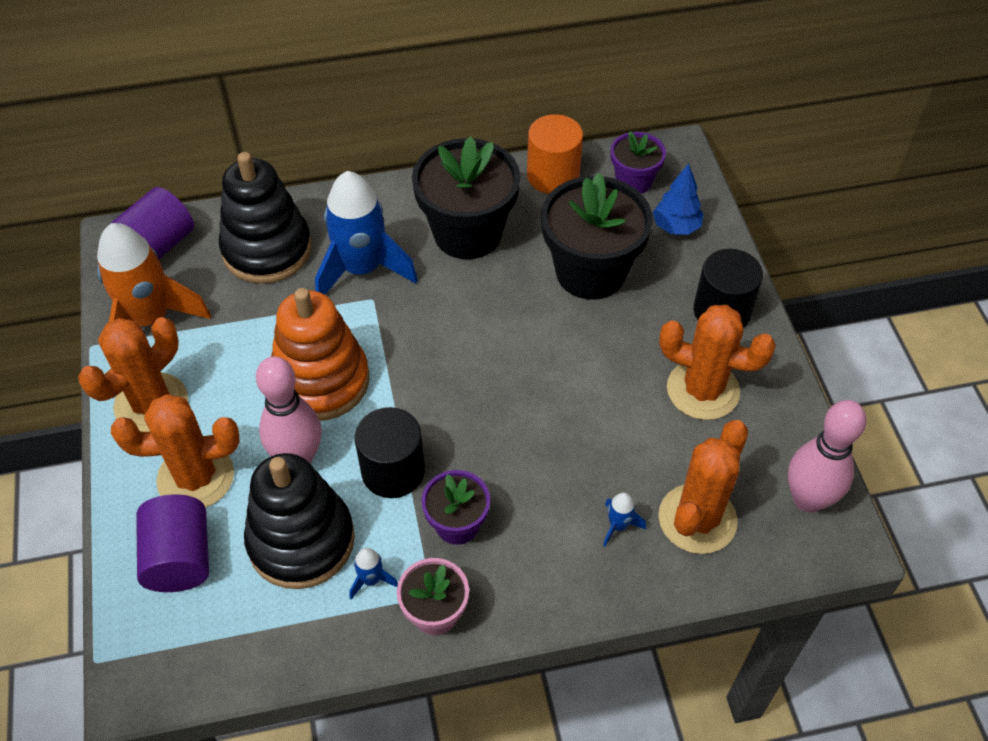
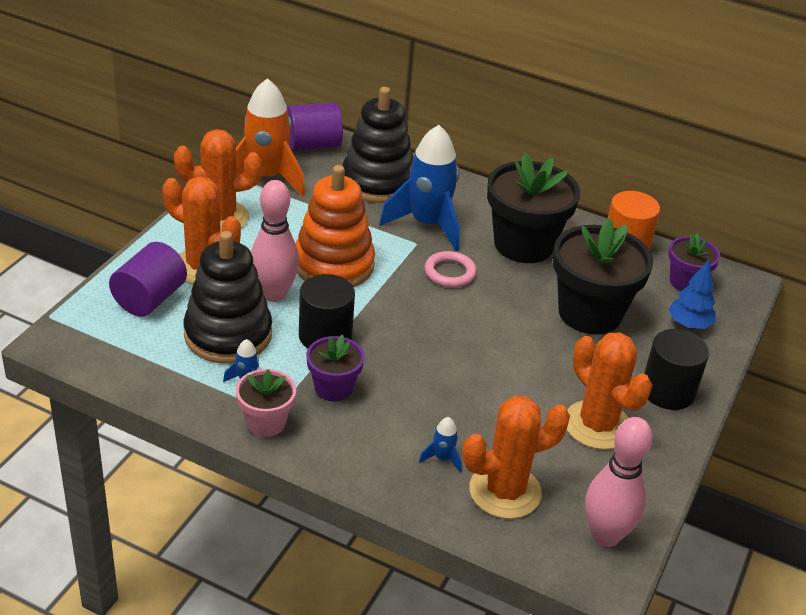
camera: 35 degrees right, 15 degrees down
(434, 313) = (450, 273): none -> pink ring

┄┄┄┄┄┄┄┄┄┄┄┄┄┄┄┄┄┄┄┄

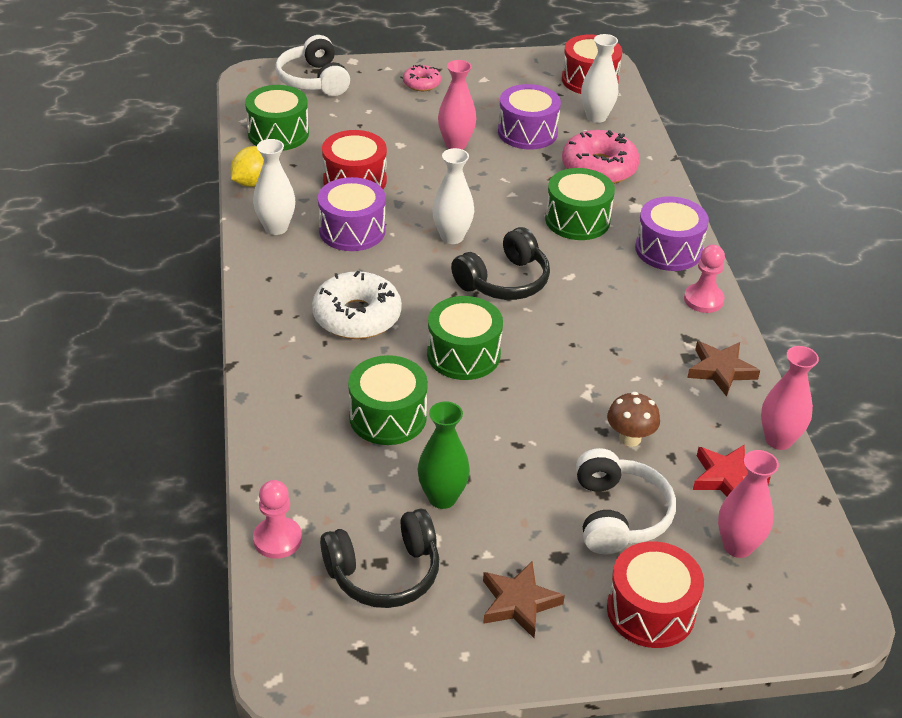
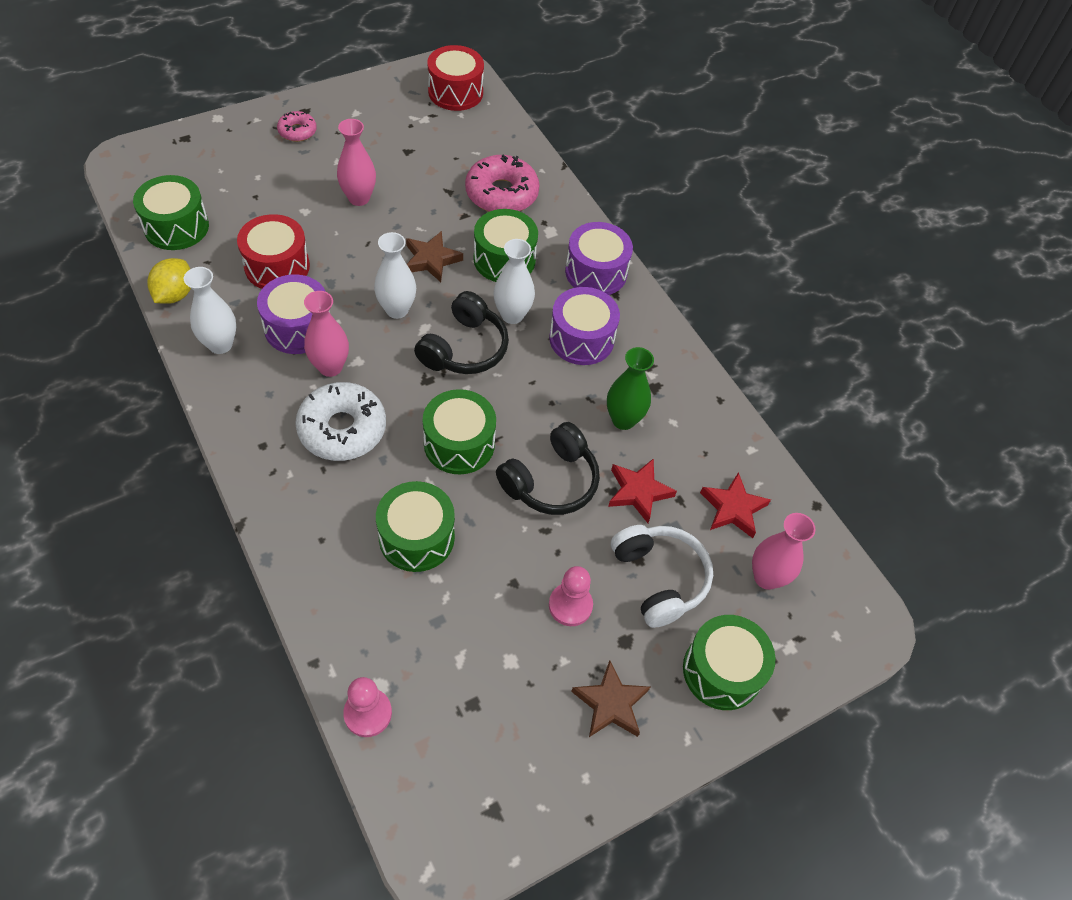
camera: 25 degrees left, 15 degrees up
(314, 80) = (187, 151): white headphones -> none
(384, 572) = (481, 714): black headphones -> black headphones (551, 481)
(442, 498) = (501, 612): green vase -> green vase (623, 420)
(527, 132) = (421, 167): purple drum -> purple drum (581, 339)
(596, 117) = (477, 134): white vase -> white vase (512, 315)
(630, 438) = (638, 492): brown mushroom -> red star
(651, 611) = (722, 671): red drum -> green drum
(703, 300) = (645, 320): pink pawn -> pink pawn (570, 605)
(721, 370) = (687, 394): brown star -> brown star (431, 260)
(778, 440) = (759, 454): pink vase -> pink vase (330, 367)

┄┄┄┄┄┄┄┄┄┄┄┄┄┄┄┄┄┄┄┄

Instruction:
Restate word for word only the lines above from the line containing "camera: 25 degrees left, 15 degrees up" to the line containing "(442, 498) = (501, 612): green", both of them included.

Answer:
camera: 25 degrees left, 15 degrees up
(314, 80) = (187, 151): white headphones -> none
(384, 572) = (481, 714): black headphones -> black headphones (551, 481)
(442, 498) = (501, 612): green vase -> green vase (623, 420)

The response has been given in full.